» **EXERCISE REQUIREMENTS**:
Those lines of the records that contain "orange" are to be located and copied.

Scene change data
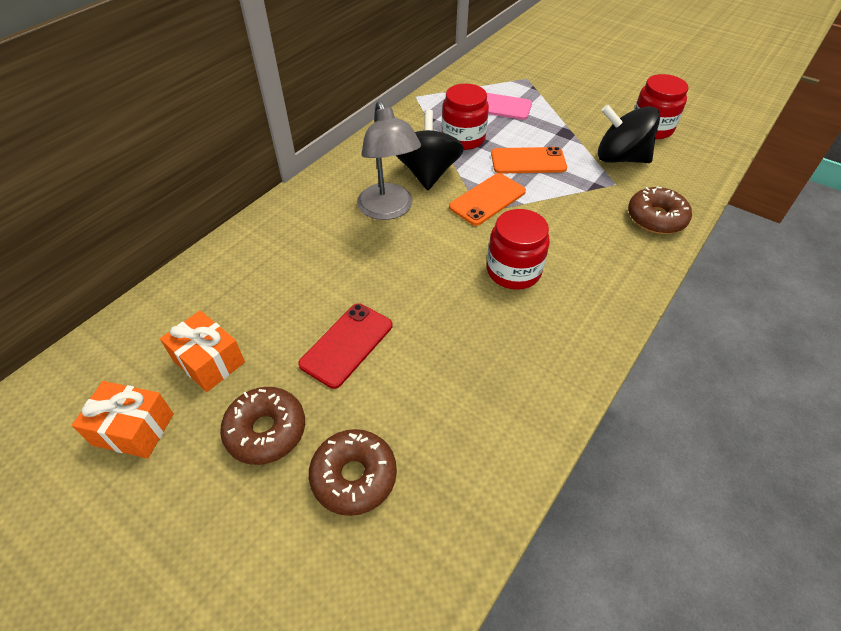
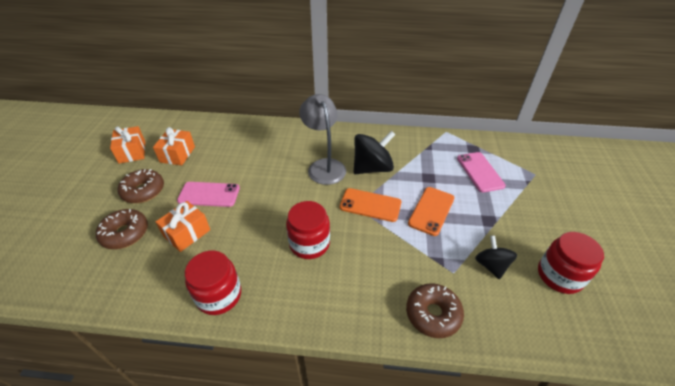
camera: 60 degrees right, 5 degrees down
(346, 344) = (209, 194): red phone -> pink phone
(388, 210) = (324, 166): grey lamp -> grey lamp turned 120 degrees clockwise
(411, 391) = (187, 233): none -> orange gift
(463, 138) = (424, 169): red jar -> red jar (219, 295)
(528, 161) = (431, 211): orange phone -> orange phone turned 60 degrees clockwise
(620, 158) = (491, 265): black spinning top -> black spinning top, size x0.61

» **OUTPUT OF THE TASK**:
(411, 391) = (187, 233): none -> orange gift
(528, 161) = (431, 211): orange phone -> orange phone turned 60 degrees clockwise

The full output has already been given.